Your assignment -
Exact transcription of the data below is required, without the images.

Exercise data -
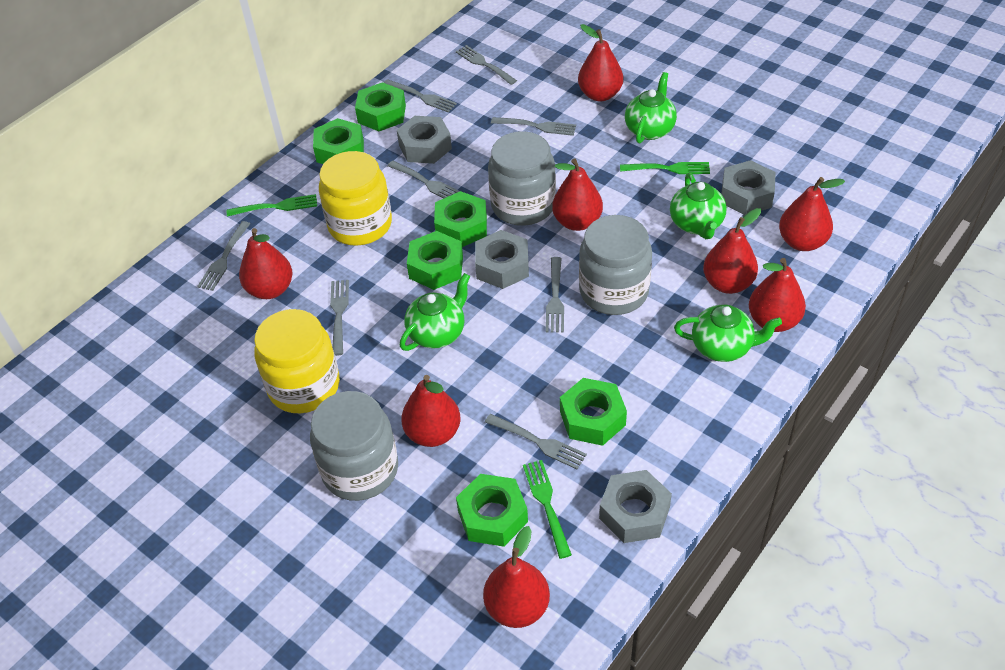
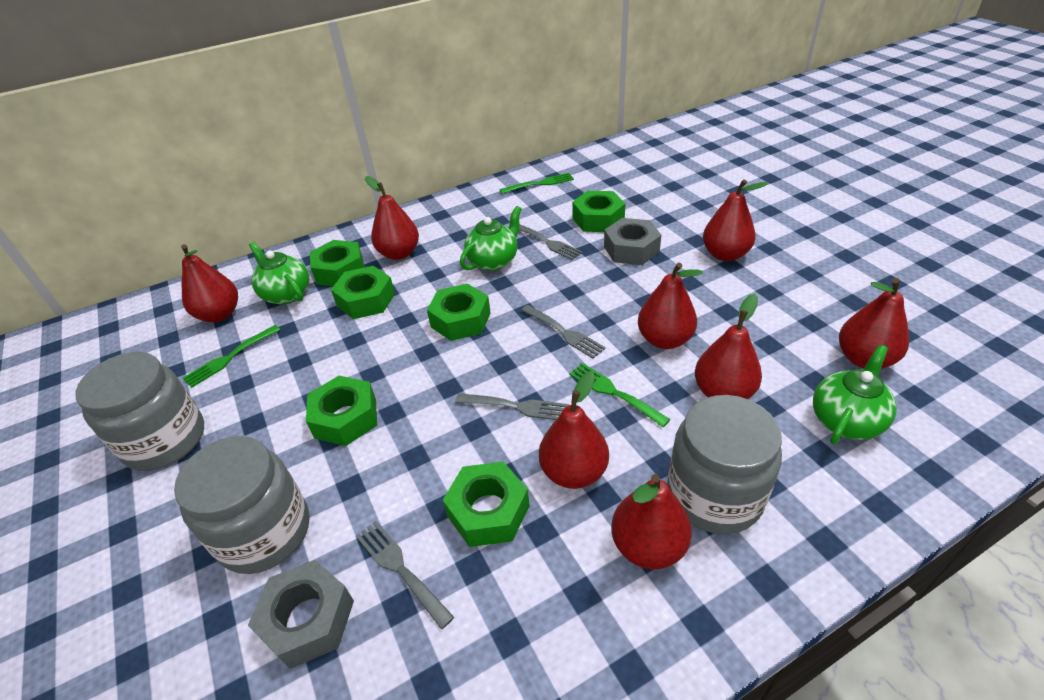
green teapot: 4 -> 3
grey fork: 8 -> 4
grey nut: 4 -> 2
yellow jar: 2 -> 0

Your solution -
green teapot: 4 -> 3
grey fork: 8 -> 4
grey nut: 4 -> 2
yellow jar: 2 -> 0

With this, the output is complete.